Scene edit records:
• • •
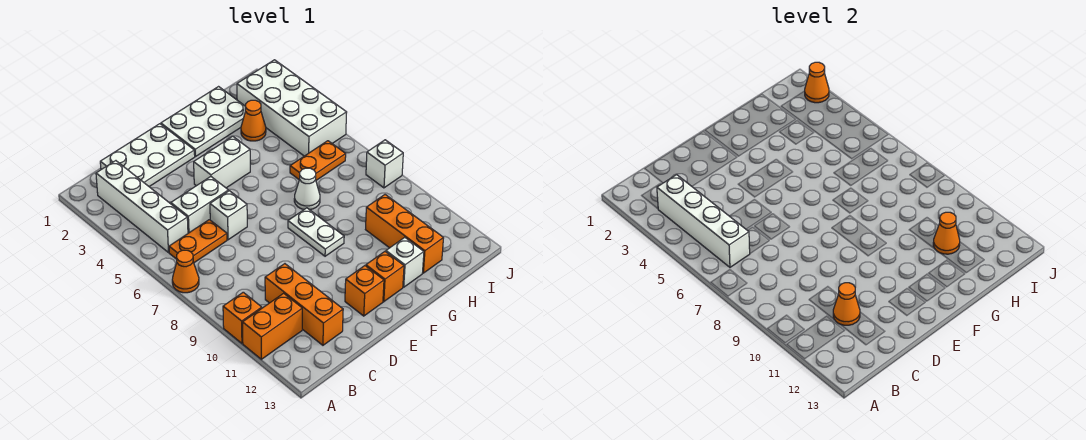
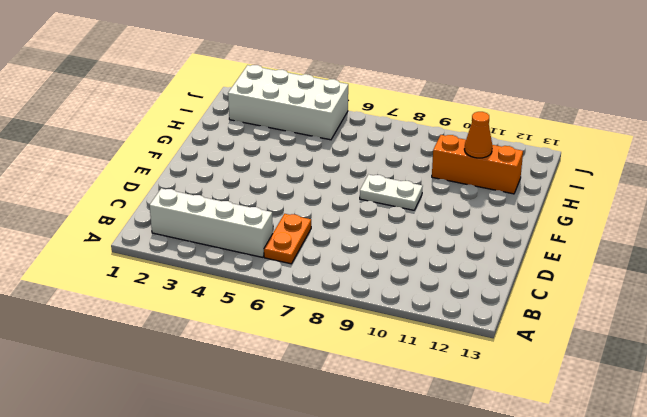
none -> orange cone A7 level 1
none -> orange brick A10 level 1
none -> orange brick A11:B11 level 1

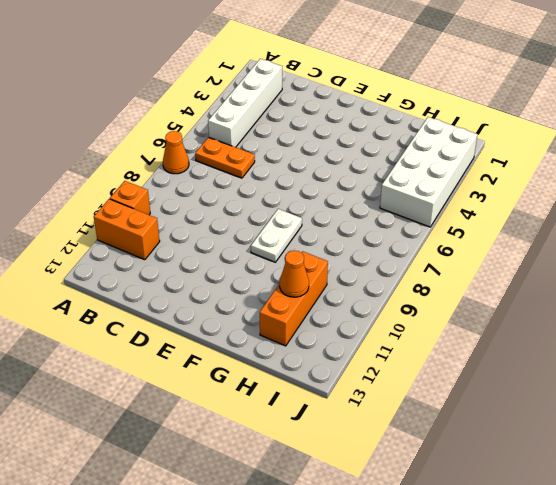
none -> white plate C1:E2 level 1
none -> white brick C5:D5 level 1
none -> orange brick C10:C12 level 1

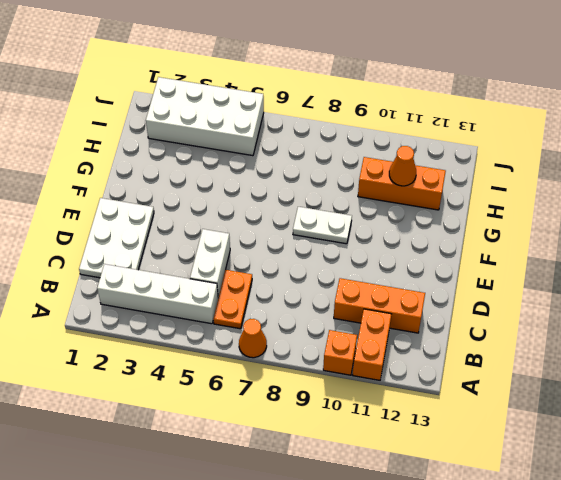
none -> white brick D6 level 1
none -> white brick E4:F4 level 1
none -> orange brick E12 level 1

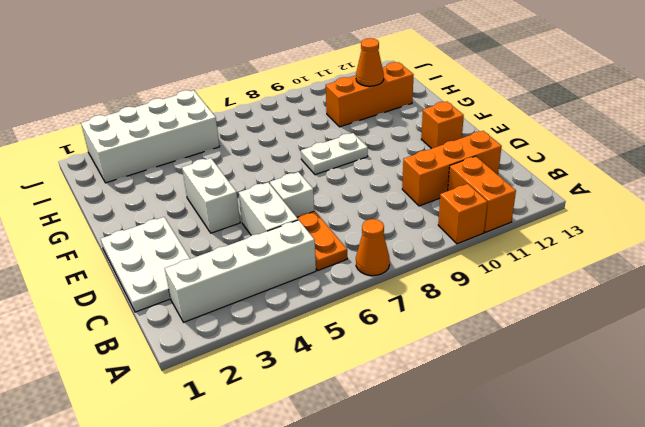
none -> white plate F1:H2 level 1
none -> orange brick F12 level 1
none -> white cone G7 level 1

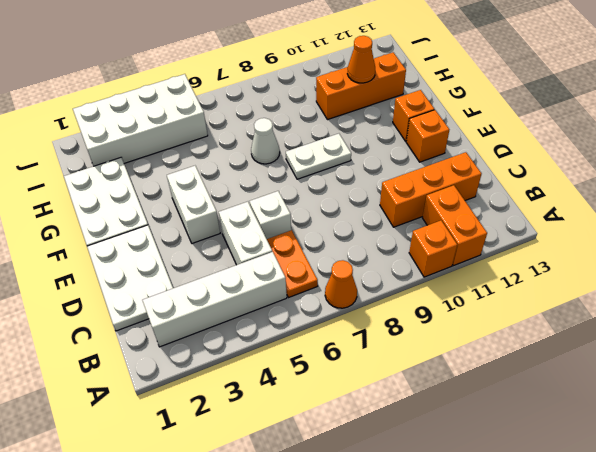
none -> white brick G12 level 1
none -> orange cone H3 level 1
none -> orange plate H6:I6 level 1

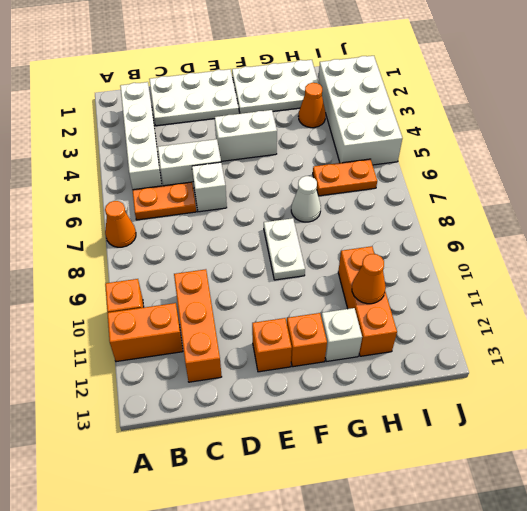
none -> white brick J8 level 1
none -> white brick B3:B6 level 2
none -> orange cone C11 level 2

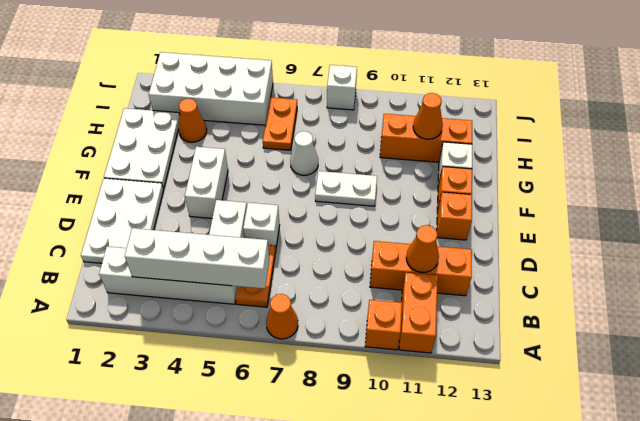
none -> orange cone J2 level 2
• • •
* [What you should do]: Please output every entry above exactly, without the pictures.

* [Output]:
none -> orange cone A7 level 1
none -> orange brick A10 level 1
none -> orange brick A11:B11 level 1

none -> white plate C1:E2 level 1
none -> white brick C5:D5 level 1
none -> orange brick C10:C12 level 1

none -> white brick D6 level 1
none -> white brick E4:F4 level 1
none -> orange brick E12 level 1

none -> white plate F1:H2 level 1
none -> orange brick F12 level 1
none -> white cone G7 level 1

none -> white brick G12 level 1
none -> orange cone H3 level 1
none -> orange plate H6:I6 level 1

none -> white brick J8 level 1
none -> white brick B3:B6 level 2
none -> orange cone C11 level 2

none -> orange cone J2 level 2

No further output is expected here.